[Task details] If a line below includes the string "down", copy it.

[Material shown]
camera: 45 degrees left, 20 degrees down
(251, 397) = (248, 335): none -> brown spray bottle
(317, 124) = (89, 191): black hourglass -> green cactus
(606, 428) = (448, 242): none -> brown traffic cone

--

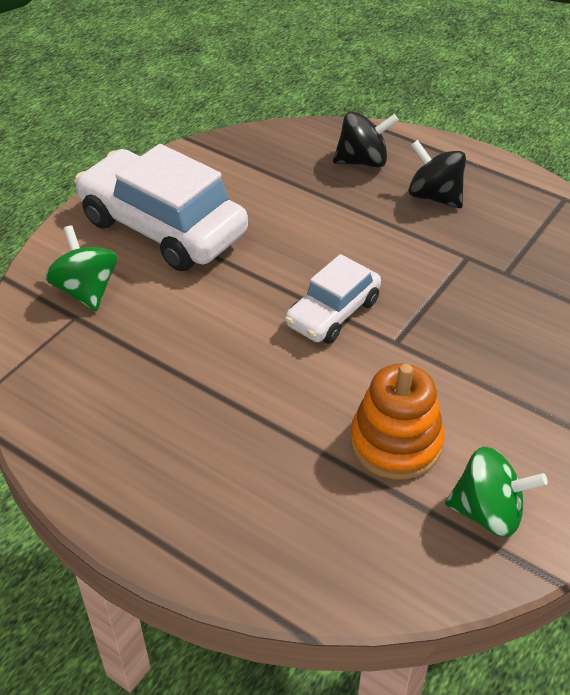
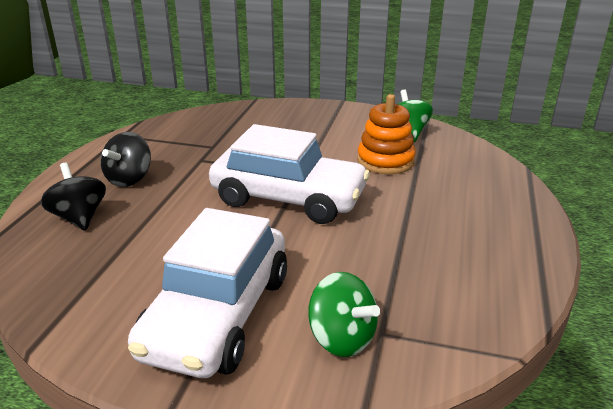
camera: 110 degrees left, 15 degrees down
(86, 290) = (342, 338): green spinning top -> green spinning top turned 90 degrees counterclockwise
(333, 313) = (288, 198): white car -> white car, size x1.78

[Task output]
camera: 45 degrees left, 20 degrees down
camera: 110 degrees left, 15 degrees down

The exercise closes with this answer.